• [What needs to be done]: For every line in the records that has the word "turned", make a copy.

Start of The records

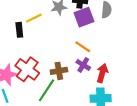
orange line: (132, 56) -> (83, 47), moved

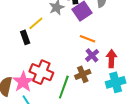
purple cross: (83, 65) -> (92, 55), turned 32
brown cross: (59, 71) -> (83, 74), moved

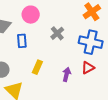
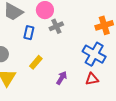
gray cross: (57, 33) -> (56, 26), moved
red triangle: (88, 68) -> (92, 79), moved

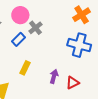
blue rectangle: (29, 33) -> (18, 39), moved, turned 48
red triangle: (92, 79) -> (73, 83), moved

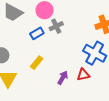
red triangle: (73, 83) -> (83, 75), moved

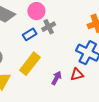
yellow rectangle: (37, 63) -> (30, 64), size x1.6

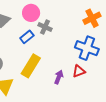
gray cross: (49, 27) -> (45, 27), turned -32

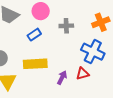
gray cross: (45, 27) -> (66, 26), moved, turned -32
yellow rectangle: (31, 66) -> (35, 64), turned 50

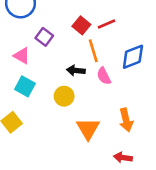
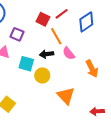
blue diamond: (133, 57) -> (86, 22), moved
cyan square: (25, 86) -> (26, 64), moved
orange arrow: (126, 120) -> (92, 69), moved

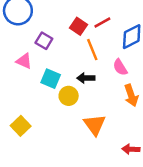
pink semicircle: (69, 53) -> (120, 67), moved
black arrow: (47, 54) -> (86, 78), moved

End of The records

• [Result below]:
purple cross: (83, 65) -> (92, 55), turned 32
blue rectangle: (29, 33) -> (18, 39), moved, turned 48
gray cross: (49, 27) -> (45, 27), turned -32
gray cross: (45, 27) -> (66, 26), moved, turned -32
yellow rectangle: (31, 66) -> (35, 64), turned 50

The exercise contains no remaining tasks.